● **INPUT DATA**:
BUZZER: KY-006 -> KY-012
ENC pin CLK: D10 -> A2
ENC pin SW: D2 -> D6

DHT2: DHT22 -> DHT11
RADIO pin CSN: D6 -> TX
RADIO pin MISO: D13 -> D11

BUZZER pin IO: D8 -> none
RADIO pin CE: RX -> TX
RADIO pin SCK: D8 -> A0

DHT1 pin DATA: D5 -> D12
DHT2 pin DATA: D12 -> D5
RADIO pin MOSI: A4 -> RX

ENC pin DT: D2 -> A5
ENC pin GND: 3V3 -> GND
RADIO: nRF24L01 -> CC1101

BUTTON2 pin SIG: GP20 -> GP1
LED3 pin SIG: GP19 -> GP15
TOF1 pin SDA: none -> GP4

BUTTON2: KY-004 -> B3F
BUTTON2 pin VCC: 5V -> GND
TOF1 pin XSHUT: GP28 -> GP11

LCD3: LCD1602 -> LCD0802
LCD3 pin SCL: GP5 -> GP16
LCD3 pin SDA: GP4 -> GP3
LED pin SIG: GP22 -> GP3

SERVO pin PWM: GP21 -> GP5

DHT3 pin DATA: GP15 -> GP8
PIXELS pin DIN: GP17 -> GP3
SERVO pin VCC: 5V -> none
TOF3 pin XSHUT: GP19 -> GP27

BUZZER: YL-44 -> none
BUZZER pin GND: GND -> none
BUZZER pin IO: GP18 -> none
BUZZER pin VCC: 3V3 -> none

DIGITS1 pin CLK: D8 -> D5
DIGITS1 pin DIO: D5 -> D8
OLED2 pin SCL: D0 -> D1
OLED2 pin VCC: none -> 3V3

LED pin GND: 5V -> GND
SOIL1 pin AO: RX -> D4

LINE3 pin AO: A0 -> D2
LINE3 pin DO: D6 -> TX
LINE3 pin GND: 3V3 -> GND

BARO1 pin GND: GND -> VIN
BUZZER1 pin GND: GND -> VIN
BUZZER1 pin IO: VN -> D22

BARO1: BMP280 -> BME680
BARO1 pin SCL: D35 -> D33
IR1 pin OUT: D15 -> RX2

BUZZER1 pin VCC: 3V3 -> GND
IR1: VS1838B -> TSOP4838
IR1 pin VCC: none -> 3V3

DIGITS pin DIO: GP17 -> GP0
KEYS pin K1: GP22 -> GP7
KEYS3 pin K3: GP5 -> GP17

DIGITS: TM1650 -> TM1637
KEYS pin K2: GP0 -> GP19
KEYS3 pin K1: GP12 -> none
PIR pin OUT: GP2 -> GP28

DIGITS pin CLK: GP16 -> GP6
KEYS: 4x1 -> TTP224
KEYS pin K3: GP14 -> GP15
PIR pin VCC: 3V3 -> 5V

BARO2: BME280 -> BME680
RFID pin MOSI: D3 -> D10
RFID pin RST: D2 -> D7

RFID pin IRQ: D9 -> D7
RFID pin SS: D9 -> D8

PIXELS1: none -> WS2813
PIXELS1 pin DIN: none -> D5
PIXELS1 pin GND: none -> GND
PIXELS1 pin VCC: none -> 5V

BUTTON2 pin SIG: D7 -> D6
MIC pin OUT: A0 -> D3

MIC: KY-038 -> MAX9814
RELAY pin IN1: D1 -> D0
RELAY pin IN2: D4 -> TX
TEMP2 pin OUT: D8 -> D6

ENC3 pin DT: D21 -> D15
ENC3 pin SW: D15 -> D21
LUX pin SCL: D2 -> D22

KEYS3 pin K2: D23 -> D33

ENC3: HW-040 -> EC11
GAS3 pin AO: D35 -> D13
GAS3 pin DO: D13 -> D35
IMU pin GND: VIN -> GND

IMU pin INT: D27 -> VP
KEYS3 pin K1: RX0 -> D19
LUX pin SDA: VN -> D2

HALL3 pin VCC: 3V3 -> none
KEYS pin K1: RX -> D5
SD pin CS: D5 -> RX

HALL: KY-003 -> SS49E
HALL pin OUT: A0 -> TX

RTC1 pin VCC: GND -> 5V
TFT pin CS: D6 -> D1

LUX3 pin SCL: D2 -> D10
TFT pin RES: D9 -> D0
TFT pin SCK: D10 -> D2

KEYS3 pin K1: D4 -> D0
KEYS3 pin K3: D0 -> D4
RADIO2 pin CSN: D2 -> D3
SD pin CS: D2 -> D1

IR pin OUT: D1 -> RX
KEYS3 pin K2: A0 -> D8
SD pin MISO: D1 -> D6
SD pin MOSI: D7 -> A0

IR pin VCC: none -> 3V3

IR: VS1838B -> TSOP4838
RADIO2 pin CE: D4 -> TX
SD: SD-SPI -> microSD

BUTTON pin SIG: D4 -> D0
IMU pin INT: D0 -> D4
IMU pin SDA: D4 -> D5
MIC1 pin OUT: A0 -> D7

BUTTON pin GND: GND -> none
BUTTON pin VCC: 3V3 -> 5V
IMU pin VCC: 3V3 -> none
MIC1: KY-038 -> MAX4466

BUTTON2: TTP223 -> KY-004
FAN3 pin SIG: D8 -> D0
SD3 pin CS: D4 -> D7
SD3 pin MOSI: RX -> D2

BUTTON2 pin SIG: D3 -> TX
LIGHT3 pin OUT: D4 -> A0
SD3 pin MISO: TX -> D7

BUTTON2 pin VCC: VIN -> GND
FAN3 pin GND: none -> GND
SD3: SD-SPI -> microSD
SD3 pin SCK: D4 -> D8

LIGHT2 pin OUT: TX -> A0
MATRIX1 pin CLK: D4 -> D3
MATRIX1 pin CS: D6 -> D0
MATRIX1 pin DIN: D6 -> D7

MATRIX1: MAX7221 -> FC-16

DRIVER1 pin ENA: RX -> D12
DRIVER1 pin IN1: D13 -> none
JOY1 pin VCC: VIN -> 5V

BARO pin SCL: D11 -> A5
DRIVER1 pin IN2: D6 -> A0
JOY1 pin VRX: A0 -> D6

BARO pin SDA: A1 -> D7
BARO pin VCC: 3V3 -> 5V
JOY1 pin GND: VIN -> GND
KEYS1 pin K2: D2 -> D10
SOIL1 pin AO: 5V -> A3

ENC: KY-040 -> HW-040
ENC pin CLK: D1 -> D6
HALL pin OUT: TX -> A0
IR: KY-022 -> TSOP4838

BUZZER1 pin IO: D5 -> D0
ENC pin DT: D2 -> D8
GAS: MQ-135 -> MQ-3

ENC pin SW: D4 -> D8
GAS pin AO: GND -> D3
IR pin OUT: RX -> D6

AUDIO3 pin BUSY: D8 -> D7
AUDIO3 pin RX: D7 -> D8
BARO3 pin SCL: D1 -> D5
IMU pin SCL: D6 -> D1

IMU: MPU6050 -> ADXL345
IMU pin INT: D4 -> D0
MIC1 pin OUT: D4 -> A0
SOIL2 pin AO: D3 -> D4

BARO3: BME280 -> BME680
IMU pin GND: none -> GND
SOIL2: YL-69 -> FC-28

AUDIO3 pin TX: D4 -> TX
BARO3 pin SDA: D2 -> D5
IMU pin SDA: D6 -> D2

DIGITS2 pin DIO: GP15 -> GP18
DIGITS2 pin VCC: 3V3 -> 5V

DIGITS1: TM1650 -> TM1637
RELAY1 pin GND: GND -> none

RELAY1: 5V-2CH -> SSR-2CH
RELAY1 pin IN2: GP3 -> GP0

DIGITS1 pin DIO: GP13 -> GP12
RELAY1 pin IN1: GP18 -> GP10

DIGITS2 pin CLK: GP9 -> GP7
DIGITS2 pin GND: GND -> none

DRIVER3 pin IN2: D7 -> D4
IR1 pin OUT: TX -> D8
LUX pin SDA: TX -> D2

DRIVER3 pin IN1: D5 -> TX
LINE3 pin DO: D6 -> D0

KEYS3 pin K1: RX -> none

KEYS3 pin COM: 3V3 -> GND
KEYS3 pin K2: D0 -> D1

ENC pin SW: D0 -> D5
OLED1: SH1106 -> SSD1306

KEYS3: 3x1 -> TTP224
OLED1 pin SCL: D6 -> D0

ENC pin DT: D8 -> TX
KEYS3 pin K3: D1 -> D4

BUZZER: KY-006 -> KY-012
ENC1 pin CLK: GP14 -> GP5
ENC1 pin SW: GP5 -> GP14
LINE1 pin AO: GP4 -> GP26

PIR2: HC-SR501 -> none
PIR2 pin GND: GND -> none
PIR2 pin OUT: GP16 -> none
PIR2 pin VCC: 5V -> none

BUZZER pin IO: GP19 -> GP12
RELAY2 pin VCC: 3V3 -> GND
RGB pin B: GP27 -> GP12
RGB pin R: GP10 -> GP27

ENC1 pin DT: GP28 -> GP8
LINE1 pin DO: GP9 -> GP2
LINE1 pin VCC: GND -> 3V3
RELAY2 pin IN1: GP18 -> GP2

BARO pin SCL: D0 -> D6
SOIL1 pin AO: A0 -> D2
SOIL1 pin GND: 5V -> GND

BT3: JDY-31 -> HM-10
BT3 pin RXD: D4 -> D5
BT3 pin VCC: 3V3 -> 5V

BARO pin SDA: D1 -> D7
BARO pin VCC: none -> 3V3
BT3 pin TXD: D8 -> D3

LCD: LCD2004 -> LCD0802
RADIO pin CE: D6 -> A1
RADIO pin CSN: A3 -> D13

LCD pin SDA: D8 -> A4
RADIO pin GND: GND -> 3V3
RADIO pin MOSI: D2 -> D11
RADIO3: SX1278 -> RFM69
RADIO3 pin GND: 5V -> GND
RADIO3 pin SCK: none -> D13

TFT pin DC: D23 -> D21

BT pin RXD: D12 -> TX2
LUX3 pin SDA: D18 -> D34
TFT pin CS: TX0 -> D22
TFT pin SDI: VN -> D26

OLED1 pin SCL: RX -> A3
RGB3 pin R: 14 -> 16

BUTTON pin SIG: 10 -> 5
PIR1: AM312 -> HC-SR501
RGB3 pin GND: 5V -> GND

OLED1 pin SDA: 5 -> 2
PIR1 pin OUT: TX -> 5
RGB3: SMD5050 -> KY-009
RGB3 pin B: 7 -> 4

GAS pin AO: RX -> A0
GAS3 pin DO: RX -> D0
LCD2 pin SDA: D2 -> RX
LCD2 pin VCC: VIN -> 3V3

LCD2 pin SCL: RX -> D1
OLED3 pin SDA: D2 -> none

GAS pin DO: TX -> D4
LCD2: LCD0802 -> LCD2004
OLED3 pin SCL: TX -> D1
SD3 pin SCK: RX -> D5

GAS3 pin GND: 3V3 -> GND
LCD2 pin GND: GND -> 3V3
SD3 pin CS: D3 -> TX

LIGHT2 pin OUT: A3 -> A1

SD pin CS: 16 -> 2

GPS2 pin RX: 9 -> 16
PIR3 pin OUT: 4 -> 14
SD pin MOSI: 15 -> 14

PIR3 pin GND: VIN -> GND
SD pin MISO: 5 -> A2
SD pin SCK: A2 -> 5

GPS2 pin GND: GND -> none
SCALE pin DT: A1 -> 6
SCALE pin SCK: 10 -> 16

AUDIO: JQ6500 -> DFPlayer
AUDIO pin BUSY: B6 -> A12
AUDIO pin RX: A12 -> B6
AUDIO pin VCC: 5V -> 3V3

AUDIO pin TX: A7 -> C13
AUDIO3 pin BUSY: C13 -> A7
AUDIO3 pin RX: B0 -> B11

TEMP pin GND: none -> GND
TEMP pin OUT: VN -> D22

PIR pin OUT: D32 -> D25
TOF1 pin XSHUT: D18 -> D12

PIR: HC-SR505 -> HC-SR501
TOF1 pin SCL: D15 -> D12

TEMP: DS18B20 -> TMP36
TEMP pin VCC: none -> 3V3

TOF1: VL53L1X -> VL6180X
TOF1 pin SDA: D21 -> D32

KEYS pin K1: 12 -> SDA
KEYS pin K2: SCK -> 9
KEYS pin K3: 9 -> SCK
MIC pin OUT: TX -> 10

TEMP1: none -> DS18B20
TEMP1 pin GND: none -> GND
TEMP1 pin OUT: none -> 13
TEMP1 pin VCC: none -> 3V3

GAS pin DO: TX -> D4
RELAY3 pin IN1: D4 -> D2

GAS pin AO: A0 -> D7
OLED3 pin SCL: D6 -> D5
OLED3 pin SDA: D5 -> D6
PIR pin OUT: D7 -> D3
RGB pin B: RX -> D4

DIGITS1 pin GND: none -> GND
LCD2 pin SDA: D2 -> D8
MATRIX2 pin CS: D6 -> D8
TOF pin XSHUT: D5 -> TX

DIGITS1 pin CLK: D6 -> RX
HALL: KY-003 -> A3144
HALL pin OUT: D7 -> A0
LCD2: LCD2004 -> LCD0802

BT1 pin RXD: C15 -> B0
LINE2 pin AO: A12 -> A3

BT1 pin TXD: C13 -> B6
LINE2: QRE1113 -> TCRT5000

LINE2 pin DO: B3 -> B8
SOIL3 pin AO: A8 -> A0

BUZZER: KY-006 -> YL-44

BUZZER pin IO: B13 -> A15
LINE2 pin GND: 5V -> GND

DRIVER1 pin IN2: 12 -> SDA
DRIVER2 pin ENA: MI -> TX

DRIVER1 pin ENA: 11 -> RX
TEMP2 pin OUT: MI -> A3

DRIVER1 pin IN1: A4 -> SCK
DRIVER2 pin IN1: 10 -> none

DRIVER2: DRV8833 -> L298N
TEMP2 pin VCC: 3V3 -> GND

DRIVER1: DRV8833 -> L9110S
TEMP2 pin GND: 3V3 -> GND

● **EXERCISE**: Return only those lines that run from the one containing "TEMP1 pin GND: none -> GND" through the end of the entries, keeping each exactly as written.

● **ANSWER SPACE**:
TEMP1 pin GND: none -> GND
TEMP1 pin OUT: none -> 13
TEMP1 pin VCC: none -> 3V3

GAS pin DO: TX -> D4
RELAY3 pin IN1: D4 -> D2

GAS pin AO: A0 -> D7
OLED3 pin SCL: D6 -> D5
OLED3 pin SDA: D5 -> D6
PIR pin OUT: D7 -> D3
RGB pin B: RX -> D4

DIGITS1 pin GND: none -> GND
LCD2 pin SDA: D2 -> D8
MATRIX2 pin CS: D6 -> D8
TOF pin XSHUT: D5 -> TX

DIGITS1 pin CLK: D6 -> RX
HALL: KY-003 -> A3144
HALL pin OUT: D7 -> A0
LCD2: LCD2004 -> LCD0802

BT1 pin RXD: C15 -> B0
LINE2 pin AO: A12 -> A3

BT1 pin TXD: C13 -> B6
LINE2: QRE1113 -> TCRT5000

LINE2 pin DO: B3 -> B8
SOIL3 pin AO: A8 -> A0

BUZZER: KY-006 -> YL-44

BUZZER pin IO: B13 -> A15
LINE2 pin GND: 5V -> GND

DRIVER1 pin IN2: 12 -> SDA
DRIVER2 pin ENA: MI -> TX

DRIVER1 pin ENA: 11 -> RX
TEMP2 pin OUT: MI -> A3

DRIVER1 pin IN1: A4 -> SCK
DRIVER2 pin IN1: 10 -> none

DRIVER2: DRV8833 -> L298N
TEMP2 pin VCC: 3V3 -> GND

DRIVER1: DRV8833 -> L9110S
TEMP2 pin GND: 3V3 -> GND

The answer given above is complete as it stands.